» ASSIGNED TASK
Scan the records below for the line containing "LINE3 pin AO: A1 -> A0" and the line containing "MIC pin VCC: none -> 5V". Copy both, plus every line between, exactly.
----------------
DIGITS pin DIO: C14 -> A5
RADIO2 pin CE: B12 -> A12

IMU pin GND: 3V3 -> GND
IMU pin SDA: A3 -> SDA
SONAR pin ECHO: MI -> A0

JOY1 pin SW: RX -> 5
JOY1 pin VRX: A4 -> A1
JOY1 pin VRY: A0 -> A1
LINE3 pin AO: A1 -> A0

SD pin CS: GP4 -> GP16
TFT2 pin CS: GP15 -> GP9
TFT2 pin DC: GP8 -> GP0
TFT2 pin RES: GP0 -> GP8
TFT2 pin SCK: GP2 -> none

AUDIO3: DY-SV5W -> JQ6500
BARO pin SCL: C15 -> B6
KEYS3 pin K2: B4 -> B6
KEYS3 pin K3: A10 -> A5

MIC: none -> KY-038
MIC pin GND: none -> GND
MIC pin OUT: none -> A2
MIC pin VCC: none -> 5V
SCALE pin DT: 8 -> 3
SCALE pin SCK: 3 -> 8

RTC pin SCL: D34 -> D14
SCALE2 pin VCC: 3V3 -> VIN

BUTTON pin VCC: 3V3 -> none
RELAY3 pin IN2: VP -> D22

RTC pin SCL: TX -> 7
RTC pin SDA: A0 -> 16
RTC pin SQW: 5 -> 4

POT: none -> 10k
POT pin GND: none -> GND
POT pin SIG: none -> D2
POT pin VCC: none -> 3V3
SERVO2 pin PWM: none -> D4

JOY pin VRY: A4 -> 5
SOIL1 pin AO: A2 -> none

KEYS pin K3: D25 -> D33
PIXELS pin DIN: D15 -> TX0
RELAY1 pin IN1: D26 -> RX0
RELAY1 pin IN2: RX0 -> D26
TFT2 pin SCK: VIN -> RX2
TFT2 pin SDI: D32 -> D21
----------------
» SOLUTION BELOW
LINE3 pin AO: A1 -> A0

SD pin CS: GP4 -> GP16
TFT2 pin CS: GP15 -> GP9
TFT2 pin DC: GP8 -> GP0
TFT2 pin RES: GP0 -> GP8
TFT2 pin SCK: GP2 -> none

AUDIO3: DY-SV5W -> JQ6500
BARO pin SCL: C15 -> B6
KEYS3 pin K2: B4 -> B6
KEYS3 pin K3: A10 -> A5

MIC: none -> KY-038
MIC pin GND: none -> GND
MIC pin OUT: none -> A2
MIC pin VCC: none -> 5V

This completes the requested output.